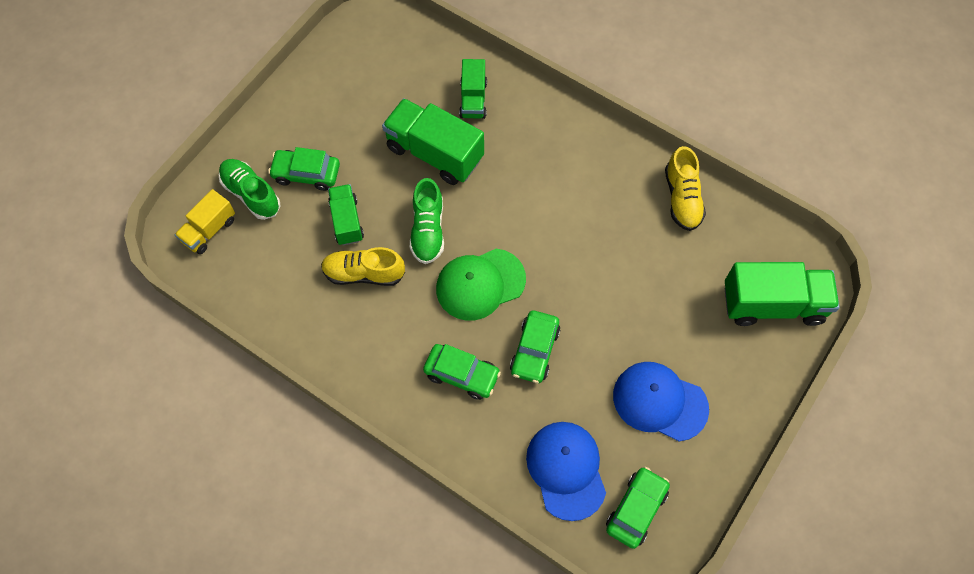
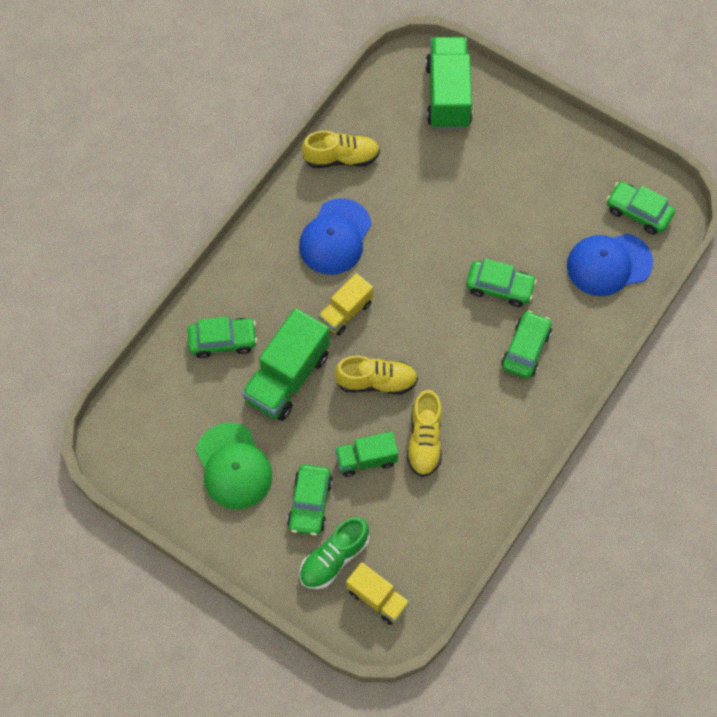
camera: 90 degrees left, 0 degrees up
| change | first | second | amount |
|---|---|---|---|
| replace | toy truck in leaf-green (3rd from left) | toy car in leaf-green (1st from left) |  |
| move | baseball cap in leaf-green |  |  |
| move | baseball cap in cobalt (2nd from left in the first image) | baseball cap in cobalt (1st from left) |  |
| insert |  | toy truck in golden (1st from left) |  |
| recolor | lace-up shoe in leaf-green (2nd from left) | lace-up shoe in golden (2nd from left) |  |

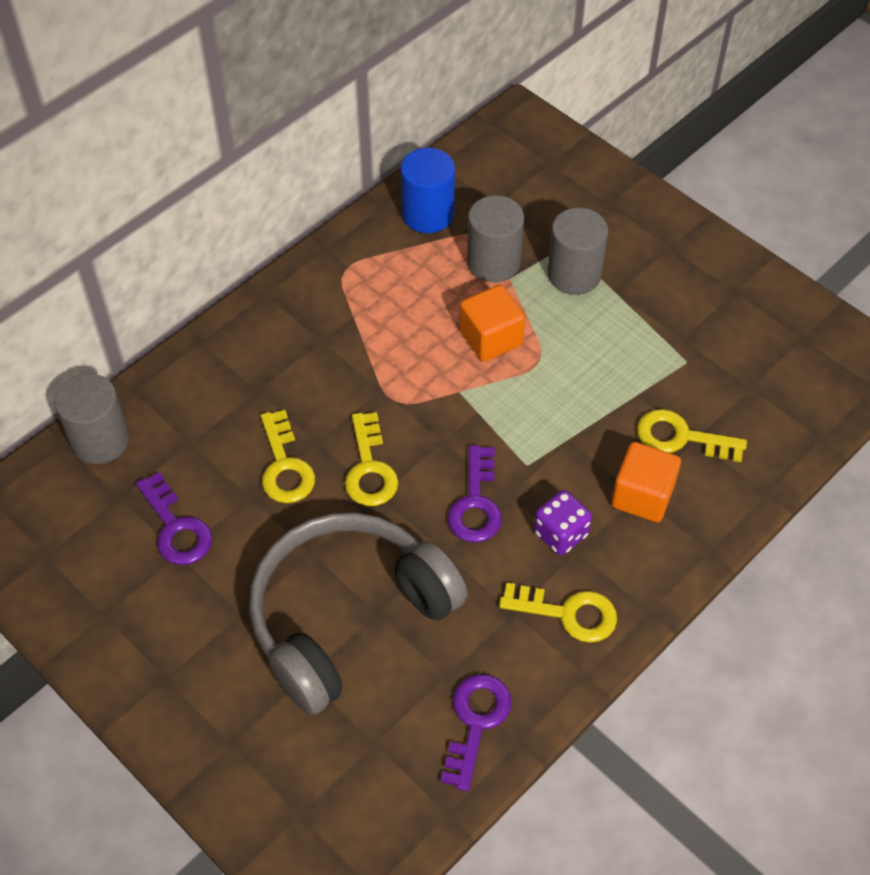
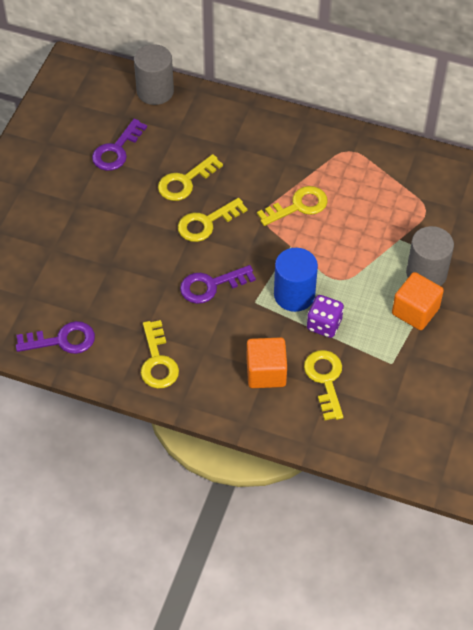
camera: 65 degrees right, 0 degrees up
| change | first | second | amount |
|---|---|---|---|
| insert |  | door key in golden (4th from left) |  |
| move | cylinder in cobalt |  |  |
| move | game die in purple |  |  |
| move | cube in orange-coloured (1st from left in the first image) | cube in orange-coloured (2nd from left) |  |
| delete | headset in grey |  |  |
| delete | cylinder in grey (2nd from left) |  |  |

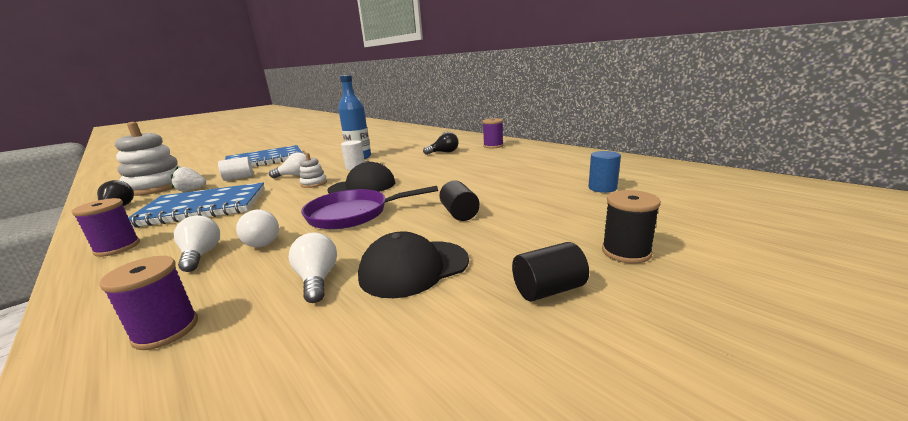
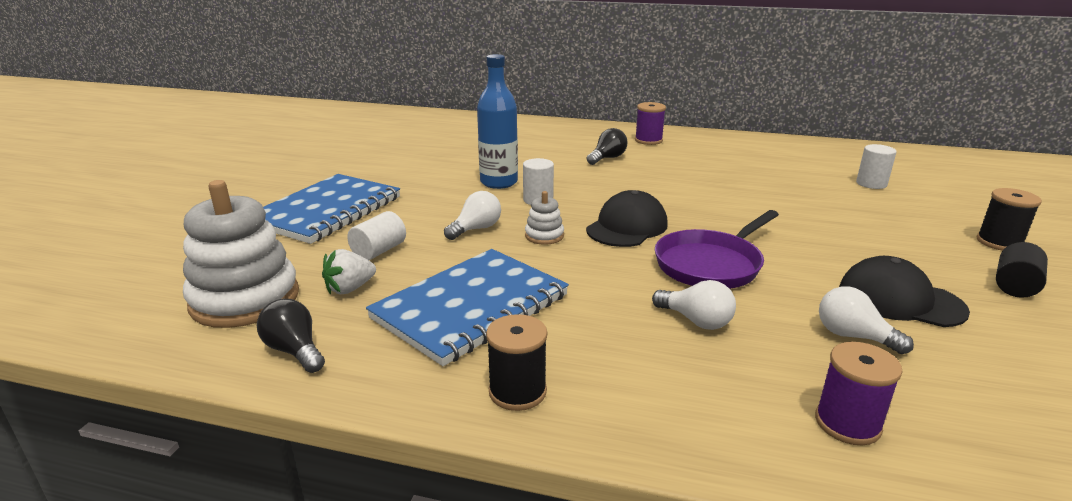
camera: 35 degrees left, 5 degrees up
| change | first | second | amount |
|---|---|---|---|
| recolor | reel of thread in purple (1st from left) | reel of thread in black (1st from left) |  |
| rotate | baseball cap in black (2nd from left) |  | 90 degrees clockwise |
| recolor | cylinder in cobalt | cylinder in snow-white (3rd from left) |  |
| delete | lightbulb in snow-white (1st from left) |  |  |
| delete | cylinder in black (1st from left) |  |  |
• • •
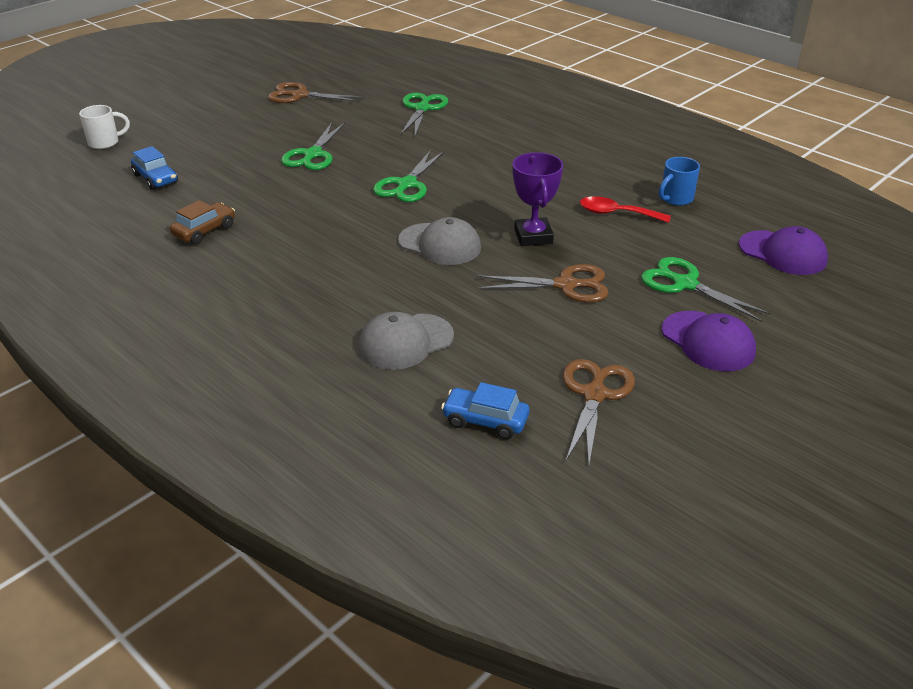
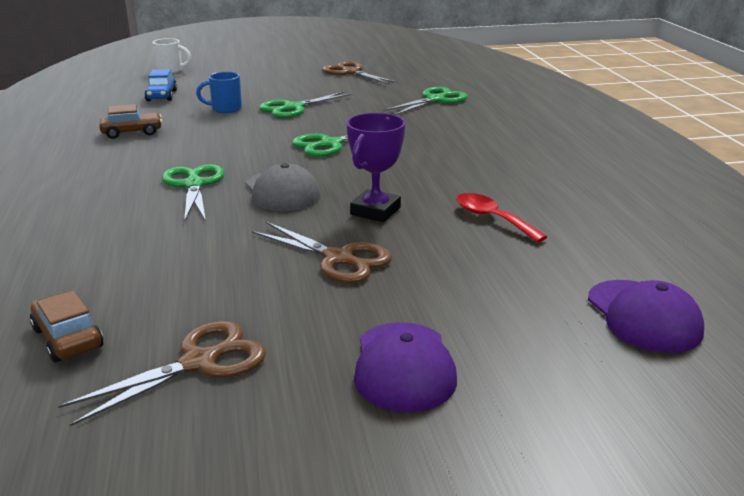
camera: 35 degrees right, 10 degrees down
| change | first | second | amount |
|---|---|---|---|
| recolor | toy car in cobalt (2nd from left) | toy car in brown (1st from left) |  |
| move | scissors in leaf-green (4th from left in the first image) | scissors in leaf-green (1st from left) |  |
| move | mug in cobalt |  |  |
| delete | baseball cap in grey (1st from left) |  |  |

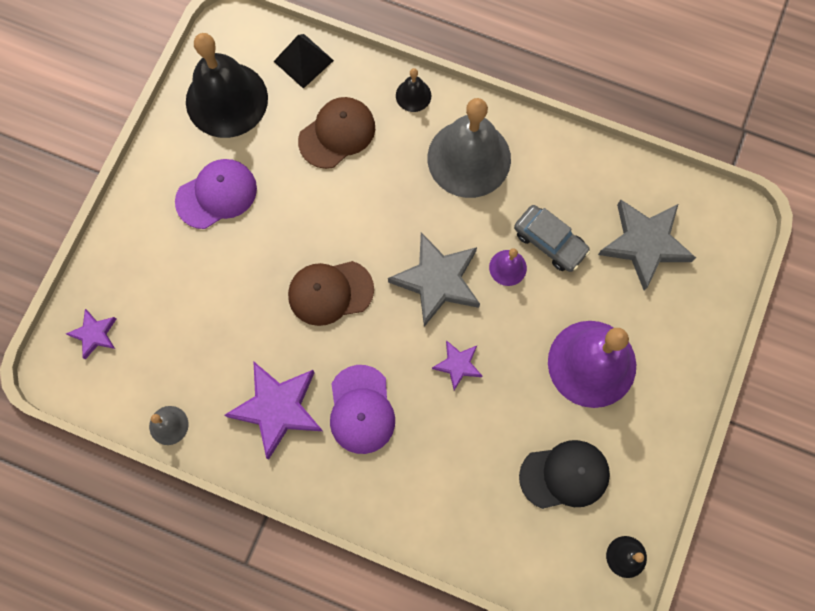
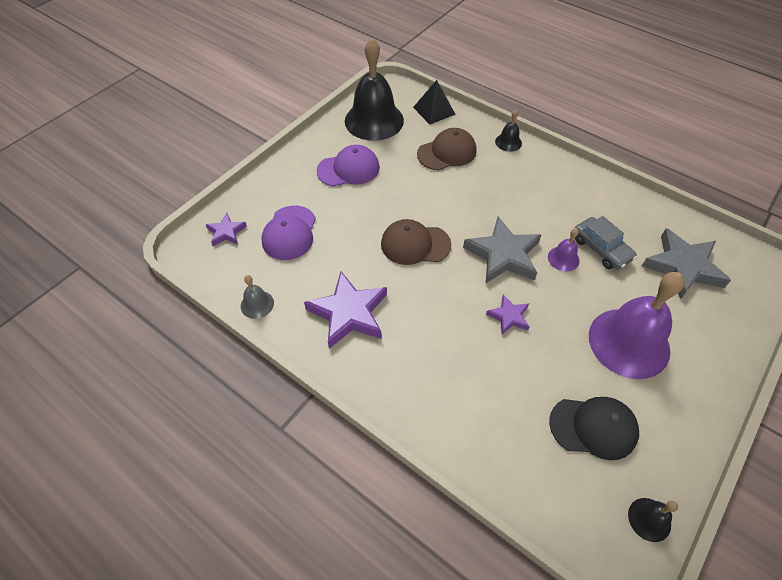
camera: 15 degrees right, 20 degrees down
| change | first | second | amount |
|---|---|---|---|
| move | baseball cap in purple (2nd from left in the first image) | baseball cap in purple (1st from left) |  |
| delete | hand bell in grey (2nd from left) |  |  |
• • •
Task:
For the word "truck", find all matching lines in the entries above and copy them out.

Solution to the exercise:
| replace | toy truck in leaf-green (3rd from left) | toy car in leaf-green (1st from left) |  |
| insert |  | toy truck in golden (1st from left) |  |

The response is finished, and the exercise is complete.